_TASK PROMPT_. Please restate every entry exactly. Leave out the pictures.

_DATASET EXCERPTS_.

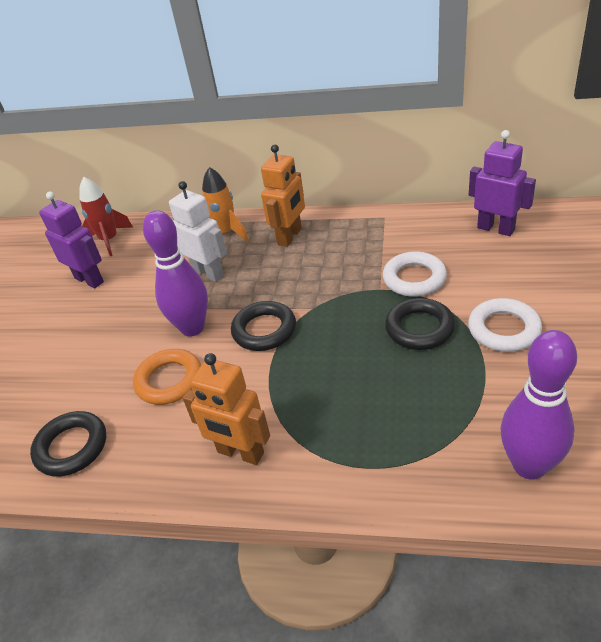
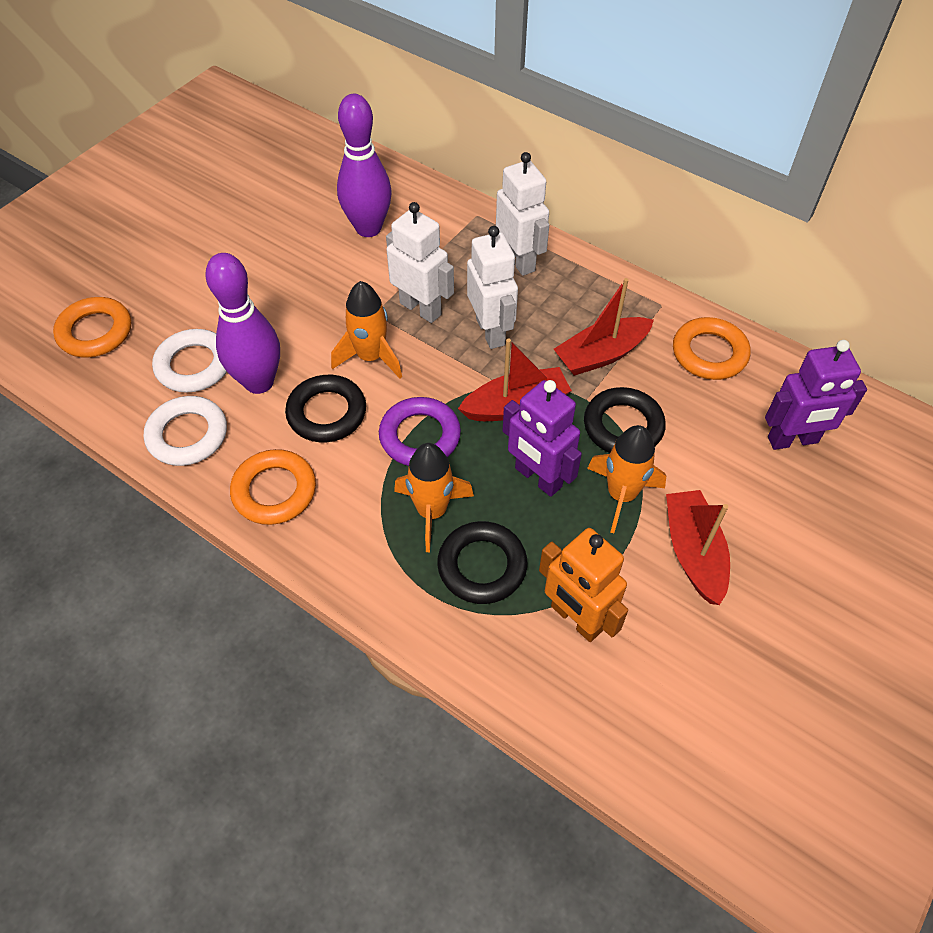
orange ring: 1 -> 3
orange robot: 2 -> 1
orange rocket: 1 -> 3
purple ring: 0 -> 1
red boat: 0 -> 3
red rocket: 1 -> 0
white robot: 1 -> 3

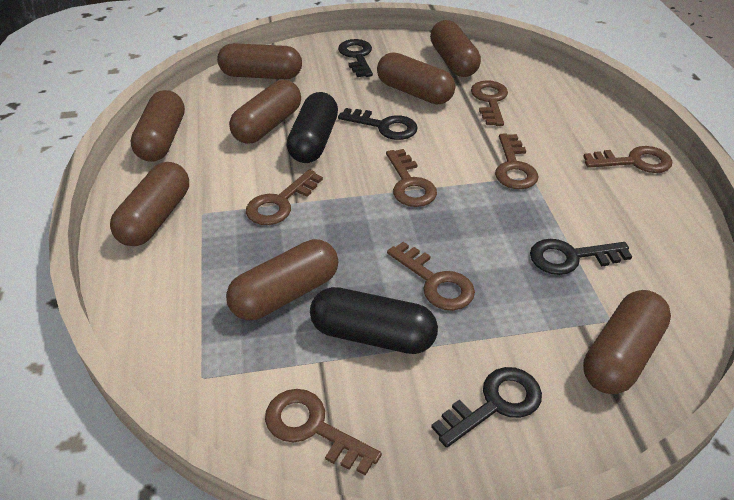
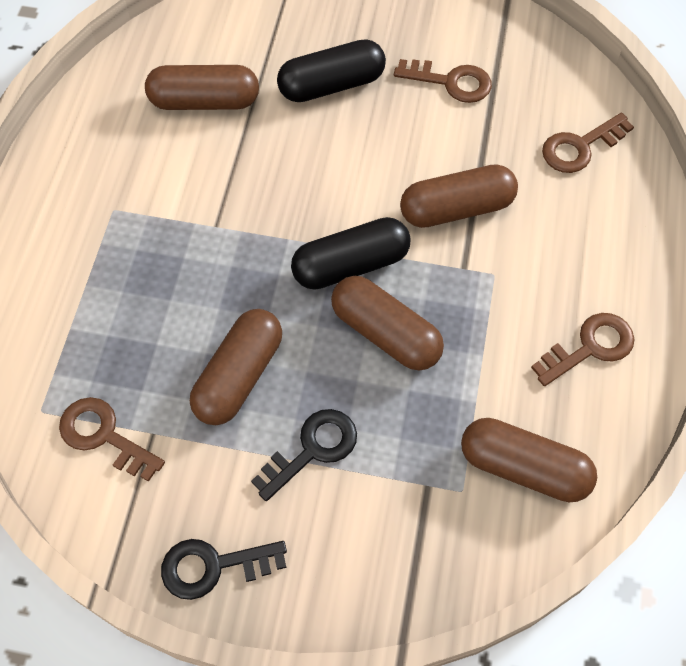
black key: 4 -> 2
brown capsule: 8 -> 5
brown key: 7 -> 4

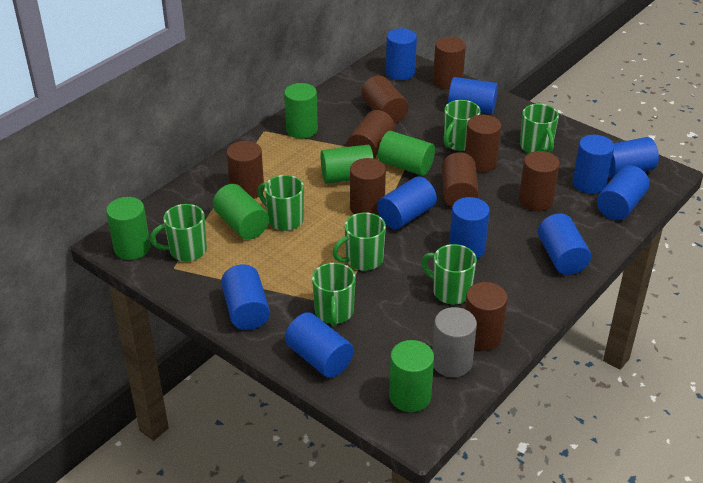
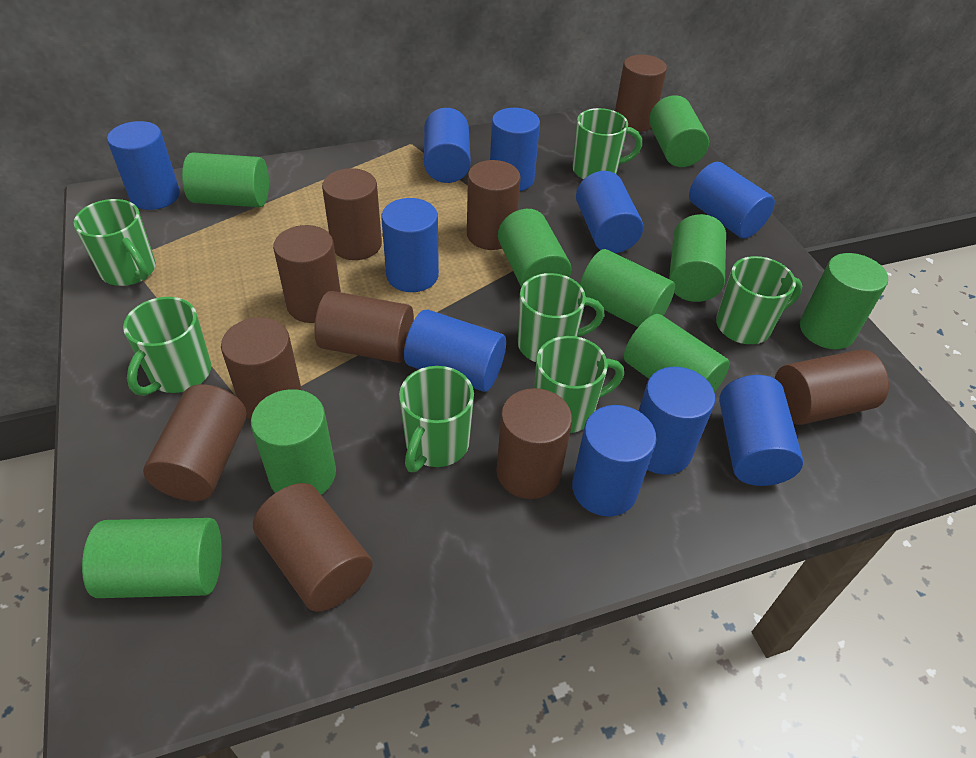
brown cylinder: 9 -> 10
green cylinder: 6 -> 9
grey cylinder: 1 -> 0

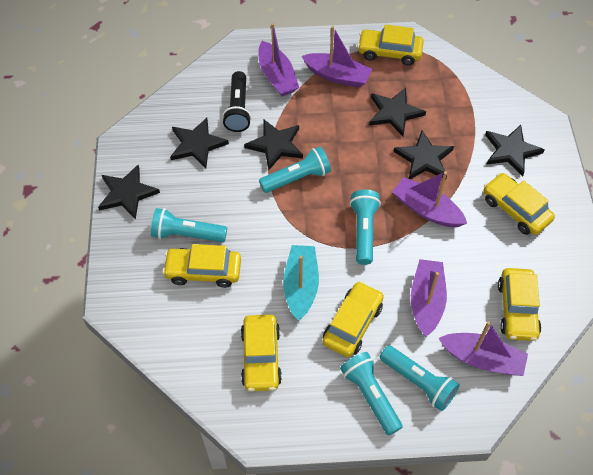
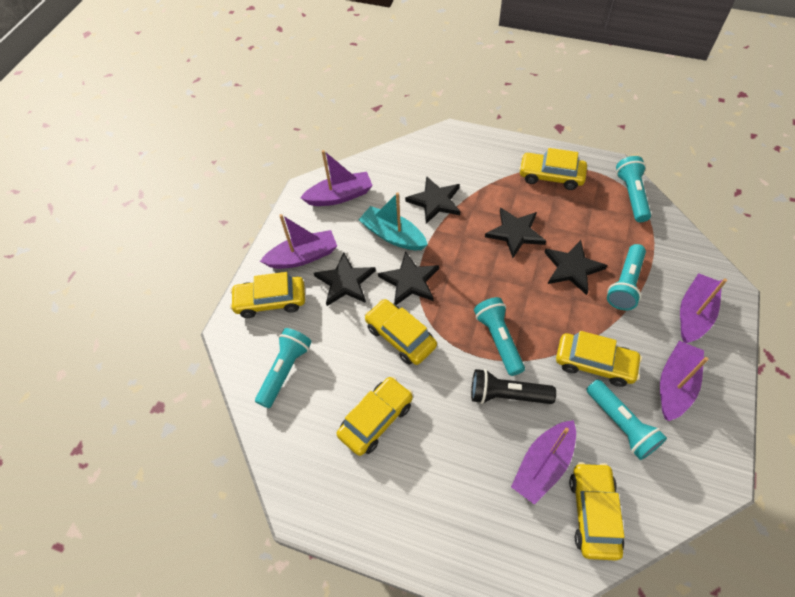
black star: 6 -> 5

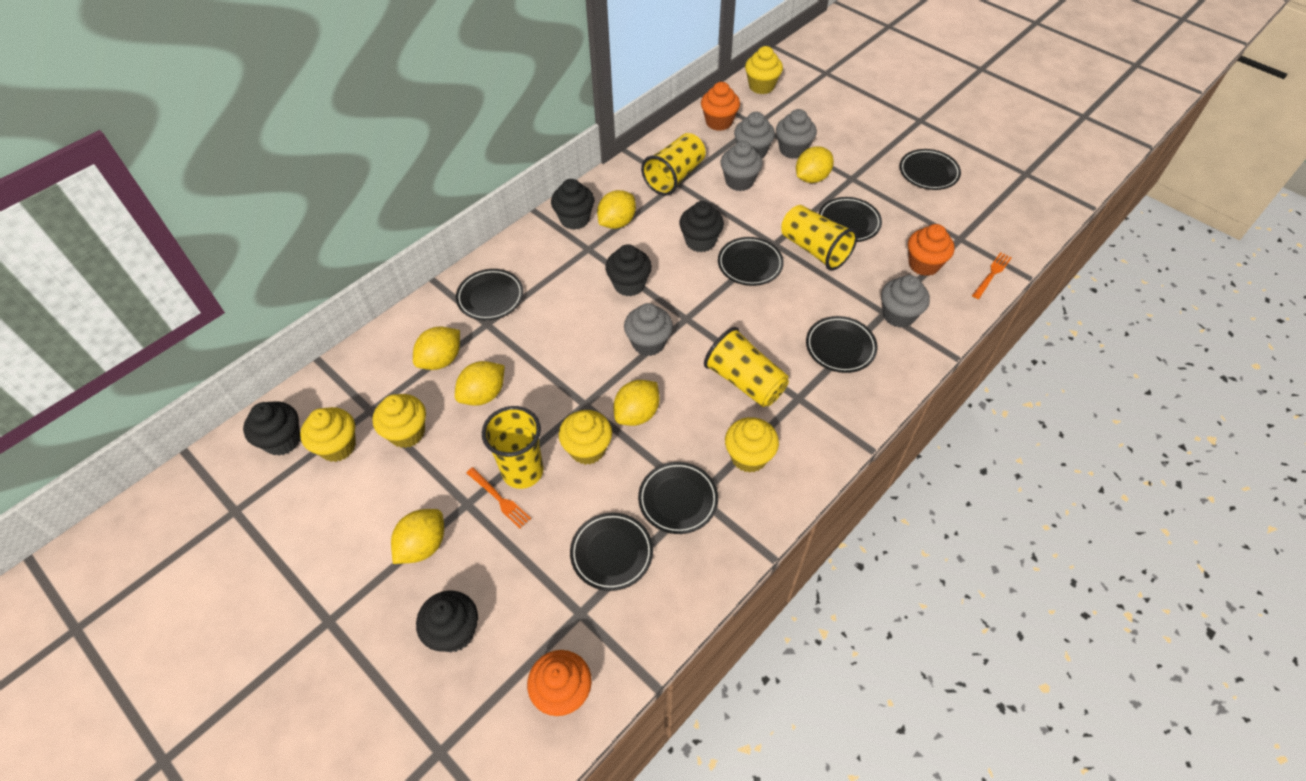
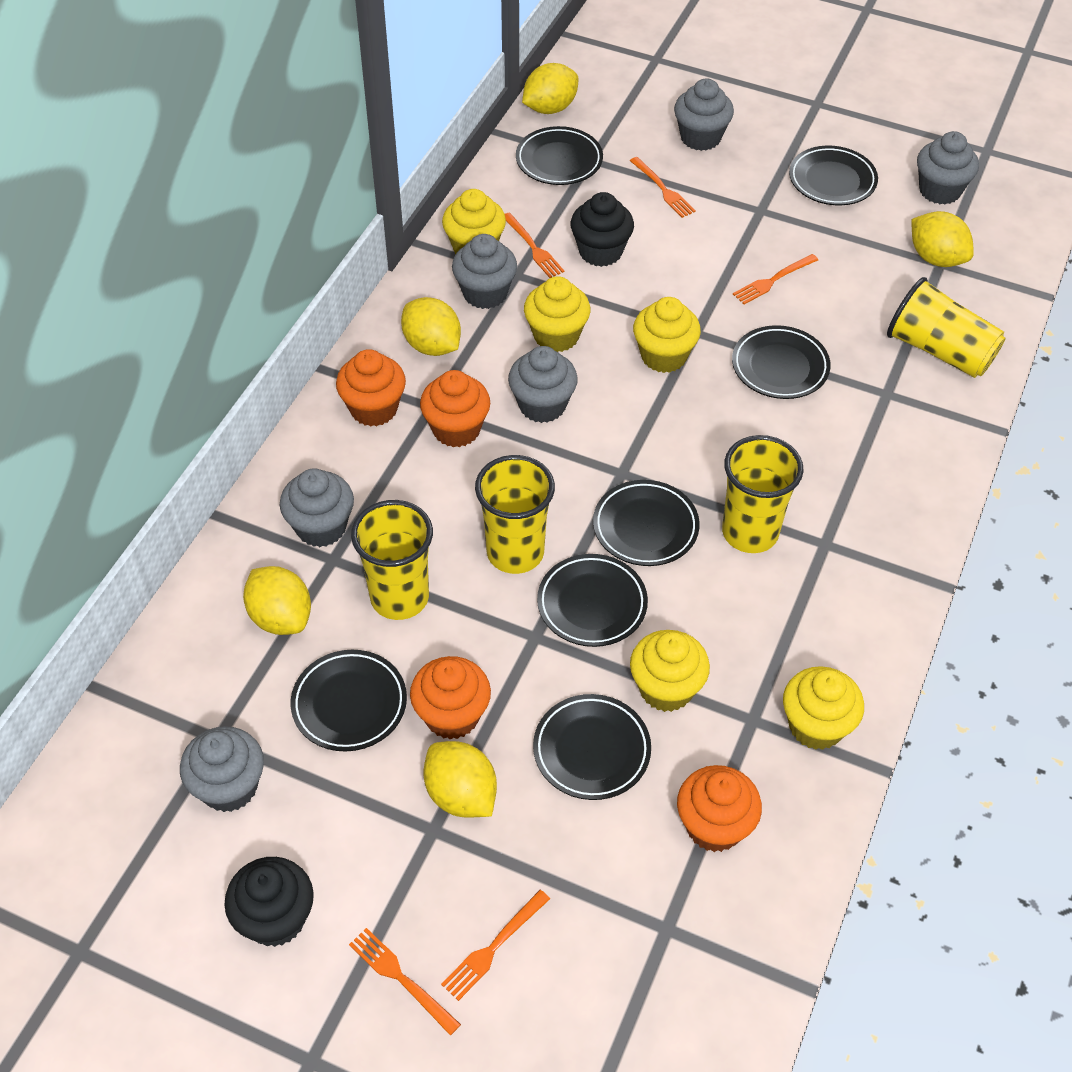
black cupcake: 5 -> 2
grey cupcake: 5 -> 6
orange cupcake: 3 -> 4
orange fork: 2 -> 5
yellow lemon: 6 -> 5

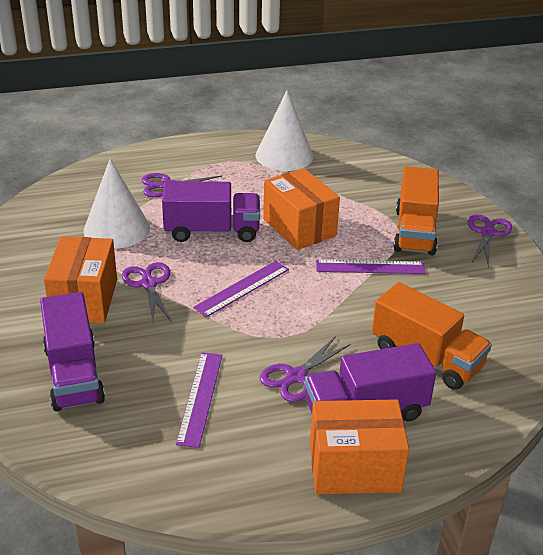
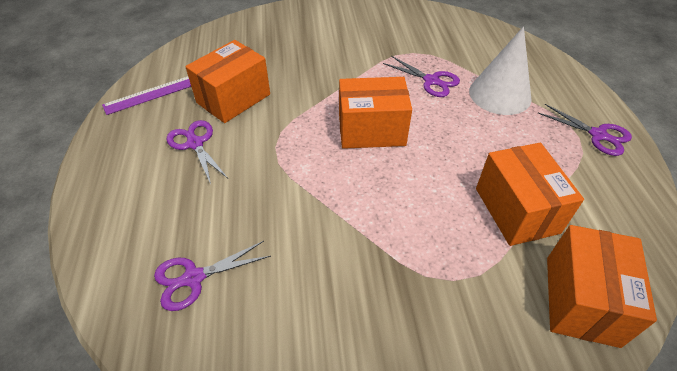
orange box: 3 -> 4
orange truck: 2 -> 0
purple ruler: 3 -> 1
purple truck: 3 -> 0
white cone: 2 -> 1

_EXERCISE RESULT_.
orange ring: 1 -> 3
orange robot: 2 -> 1
orange rocket: 1 -> 3
purple ring: 0 -> 1
red boat: 0 -> 3
red rocket: 1 -> 0
white robot: 1 -> 3

black key: 4 -> 2
brown capsule: 8 -> 5
brown key: 7 -> 4

brown cylinder: 9 -> 10
green cylinder: 6 -> 9
grey cylinder: 1 -> 0

black star: 6 -> 5

black cupcake: 5 -> 2
grey cupcake: 5 -> 6
orange cupcake: 3 -> 4
orange fork: 2 -> 5
yellow lemon: 6 -> 5

orange box: 3 -> 4
orange truck: 2 -> 0
purple ruler: 3 -> 1
purple truck: 3 -> 0
white cone: 2 -> 1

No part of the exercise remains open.